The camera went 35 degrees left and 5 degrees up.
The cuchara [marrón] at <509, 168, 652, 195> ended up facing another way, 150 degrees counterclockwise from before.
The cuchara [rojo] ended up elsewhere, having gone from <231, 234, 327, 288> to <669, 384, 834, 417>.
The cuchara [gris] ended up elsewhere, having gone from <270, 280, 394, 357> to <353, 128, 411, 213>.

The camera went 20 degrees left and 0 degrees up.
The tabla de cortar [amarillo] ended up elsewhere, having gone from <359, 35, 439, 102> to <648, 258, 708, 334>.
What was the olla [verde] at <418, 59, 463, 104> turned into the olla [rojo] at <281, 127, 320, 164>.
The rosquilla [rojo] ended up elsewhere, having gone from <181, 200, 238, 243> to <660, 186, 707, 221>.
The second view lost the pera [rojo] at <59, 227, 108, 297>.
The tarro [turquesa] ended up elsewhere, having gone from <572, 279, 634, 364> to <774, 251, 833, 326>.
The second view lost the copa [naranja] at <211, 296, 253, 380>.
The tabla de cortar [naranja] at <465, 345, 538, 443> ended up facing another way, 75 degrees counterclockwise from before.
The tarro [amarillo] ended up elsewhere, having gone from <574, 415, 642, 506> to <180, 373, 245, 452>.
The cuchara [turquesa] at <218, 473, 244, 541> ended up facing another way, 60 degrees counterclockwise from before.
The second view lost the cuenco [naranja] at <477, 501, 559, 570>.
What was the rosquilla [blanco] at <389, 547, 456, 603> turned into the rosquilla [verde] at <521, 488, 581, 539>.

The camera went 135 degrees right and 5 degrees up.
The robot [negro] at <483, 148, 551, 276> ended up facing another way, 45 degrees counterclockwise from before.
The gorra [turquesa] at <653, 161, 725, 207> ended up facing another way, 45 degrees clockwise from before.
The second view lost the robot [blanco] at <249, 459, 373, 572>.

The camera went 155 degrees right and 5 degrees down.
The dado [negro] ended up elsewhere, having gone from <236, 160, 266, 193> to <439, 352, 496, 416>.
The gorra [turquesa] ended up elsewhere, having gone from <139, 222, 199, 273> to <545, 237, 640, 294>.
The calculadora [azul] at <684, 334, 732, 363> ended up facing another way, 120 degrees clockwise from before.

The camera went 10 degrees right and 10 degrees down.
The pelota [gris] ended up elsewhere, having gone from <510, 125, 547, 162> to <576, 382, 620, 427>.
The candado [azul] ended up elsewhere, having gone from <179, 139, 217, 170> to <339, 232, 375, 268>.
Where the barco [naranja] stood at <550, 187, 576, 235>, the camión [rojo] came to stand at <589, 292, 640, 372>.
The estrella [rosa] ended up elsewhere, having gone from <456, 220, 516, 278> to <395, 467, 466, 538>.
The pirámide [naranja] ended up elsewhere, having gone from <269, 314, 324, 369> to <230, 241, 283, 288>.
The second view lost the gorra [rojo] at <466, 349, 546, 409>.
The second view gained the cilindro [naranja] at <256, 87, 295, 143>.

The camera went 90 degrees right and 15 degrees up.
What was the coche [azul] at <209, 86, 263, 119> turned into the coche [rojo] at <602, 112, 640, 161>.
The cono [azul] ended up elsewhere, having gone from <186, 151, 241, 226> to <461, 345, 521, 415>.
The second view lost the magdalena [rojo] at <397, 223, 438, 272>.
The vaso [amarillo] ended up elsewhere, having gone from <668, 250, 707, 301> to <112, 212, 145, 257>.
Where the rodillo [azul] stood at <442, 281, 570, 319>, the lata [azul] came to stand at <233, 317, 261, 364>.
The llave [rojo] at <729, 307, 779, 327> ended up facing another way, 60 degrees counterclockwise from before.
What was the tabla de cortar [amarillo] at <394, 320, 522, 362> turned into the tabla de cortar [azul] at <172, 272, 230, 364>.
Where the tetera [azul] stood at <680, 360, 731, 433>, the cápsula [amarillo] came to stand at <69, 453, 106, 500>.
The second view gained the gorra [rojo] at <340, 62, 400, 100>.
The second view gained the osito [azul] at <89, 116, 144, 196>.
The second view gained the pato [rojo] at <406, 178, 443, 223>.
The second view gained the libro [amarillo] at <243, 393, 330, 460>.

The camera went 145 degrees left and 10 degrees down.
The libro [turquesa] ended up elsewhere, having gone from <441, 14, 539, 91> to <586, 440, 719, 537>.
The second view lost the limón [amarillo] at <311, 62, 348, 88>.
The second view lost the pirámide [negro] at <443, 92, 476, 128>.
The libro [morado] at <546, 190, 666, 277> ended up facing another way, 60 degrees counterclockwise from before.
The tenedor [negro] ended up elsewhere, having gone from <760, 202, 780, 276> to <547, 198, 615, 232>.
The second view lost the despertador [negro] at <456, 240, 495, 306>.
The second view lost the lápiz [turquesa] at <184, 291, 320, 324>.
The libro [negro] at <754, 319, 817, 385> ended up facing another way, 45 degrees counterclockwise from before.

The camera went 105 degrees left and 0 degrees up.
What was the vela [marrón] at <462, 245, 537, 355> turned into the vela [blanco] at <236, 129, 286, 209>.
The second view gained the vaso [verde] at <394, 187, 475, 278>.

ABOUT THIS TASK:
Transcribe the full listing exactly, keeping every word as it is.

EXERCISE SOLUTION:
The camera went 35 degrees left and 5 degrees up.
The cuchara [marrón] at <509, 168, 652, 195> ended up facing another way, 150 degrees counterclockwise from before.
The cuchara [rojo] ended up elsewhere, having gone from <231, 234, 327, 288> to <669, 384, 834, 417>.
The cuchara [gris] ended up elsewhere, having gone from <270, 280, 394, 357> to <353, 128, 411, 213>.

The camera went 20 degrees left and 0 degrees up.
The tabla de cortar [amarillo] ended up elsewhere, having gone from <359, 35, 439, 102> to <648, 258, 708, 334>.
What was the olla [verde] at <418, 59, 463, 104> turned into the olla [rojo] at <281, 127, 320, 164>.
The rosquilla [rojo] ended up elsewhere, having gone from <181, 200, 238, 243> to <660, 186, 707, 221>.
The second view lost the pera [rojo] at <59, 227, 108, 297>.
The tarro [turquesa] ended up elsewhere, having gone from <572, 279, 634, 364> to <774, 251, 833, 326>.
The second view lost the copa [naranja] at <211, 296, 253, 380>.
The tabla de cortar [naranja] at <465, 345, 538, 443> ended up facing another way, 75 degrees counterclockwise from before.
The tarro [amarillo] ended up elsewhere, having gone from <574, 415, 642, 506> to <180, 373, 245, 452>.
The cuchara [turquesa] at <218, 473, 244, 541> ended up facing another way, 60 degrees counterclockwise from before.
The second view lost the cuenco [naranja] at <477, 501, 559, 570>.
What was the rosquilla [blanco] at <389, 547, 456, 603> turned into the rosquilla [verde] at <521, 488, 581, 539>.

The camera went 135 degrees right and 5 degrees up.
The robot [negro] at <483, 148, 551, 276> ended up facing another way, 45 degrees counterclockwise from before.
The gorra [turquesa] at <653, 161, 725, 207> ended up facing another way, 45 degrees clockwise from before.
The second view lost the robot [blanco] at <249, 459, 373, 572>.

The camera went 155 degrees right and 5 degrees down.
The dado [negro] ended up elsewhere, having gone from <236, 160, 266, 193> to <439, 352, 496, 416>.
The gorra [turquesa] ended up elsewhere, having gone from <139, 222, 199, 273> to <545, 237, 640, 294>.
The calculadora [azul] at <684, 334, 732, 363> ended up facing another way, 120 degrees clockwise from before.

The camera went 10 degrees right and 10 degrees down.
The pelota [gris] ended up elsewhere, having gone from <510, 125, 547, 162> to <576, 382, 620, 427>.
The candado [azul] ended up elsewhere, having gone from <179, 139, 217, 170> to <339, 232, 375, 268>.
Where the barco [naranja] stood at <550, 187, 576, 235>, the camión [rojo] came to stand at <589, 292, 640, 372>.
The estrella [rosa] ended up elsewhere, having gone from <456, 220, 516, 278> to <395, 467, 466, 538>.
The pirámide [naranja] ended up elsewhere, having gone from <269, 314, 324, 369> to <230, 241, 283, 288>.
The second view lost the gorra [rojo] at <466, 349, 546, 409>.
The second view gained the cilindro [naranja] at <256, 87, 295, 143>.

The camera went 90 degrees right and 15 degrees up.
What was the coche [azul] at <209, 86, 263, 119> turned into the coche [rojo] at <602, 112, 640, 161>.
The cono [azul] ended up elsewhere, having gone from <186, 151, 241, 226> to <461, 345, 521, 415>.
The second view lost the magdalena [rojo] at <397, 223, 438, 272>.
The vaso [amarillo] ended up elsewhere, having gone from <668, 250, 707, 301> to <112, 212, 145, 257>.
Where the rodillo [azul] stood at <442, 281, 570, 319>, the lata [azul] came to stand at <233, 317, 261, 364>.
The llave [rojo] at <729, 307, 779, 327> ended up facing another way, 60 degrees counterclockwise from before.
What was the tabla de cortar [amarillo] at <394, 320, 522, 362> turned into the tabla de cortar [azul] at <172, 272, 230, 364>.
Where the tetera [azul] stood at <680, 360, 731, 433>, the cápsula [amarillo] came to stand at <69, 453, 106, 500>.
The second view gained the gorra [rojo] at <340, 62, 400, 100>.
The second view gained the osito [azul] at <89, 116, 144, 196>.
The second view gained the pato [rojo] at <406, 178, 443, 223>.
The second view gained the libro [amarillo] at <243, 393, 330, 460>.

The camera went 145 degrees left and 10 degrees down.
The libro [turquesa] ended up elsewhere, having gone from <441, 14, 539, 91> to <586, 440, 719, 537>.
The second view lost the limón [amarillo] at <311, 62, 348, 88>.
The second view lost the pirámide [negro] at <443, 92, 476, 128>.
The libro [morado] at <546, 190, 666, 277> ended up facing another way, 60 degrees counterclockwise from before.
The tenedor [negro] ended up elsewhere, having gone from <760, 202, 780, 276> to <547, 198, 615, 232>.
The second view lost the despertador [negro] at <456, 240, 495, 306>.
The second view lost the lápiz [turquesa] at <184, 291, 320, 324>.
The libro [negro] at <754, 319, 817, 385> ended up facing another way, 45 degrees counterclockwise from before.

The camera went 105 degrees left and 0 degrees up.
What was the vela [marrón] at <462, 245, 537, 355> turned into the vela [blanco] at <236, 129, 286, 209>.
The second view gained the vaso [verde] at <394, 187, 475, 278>.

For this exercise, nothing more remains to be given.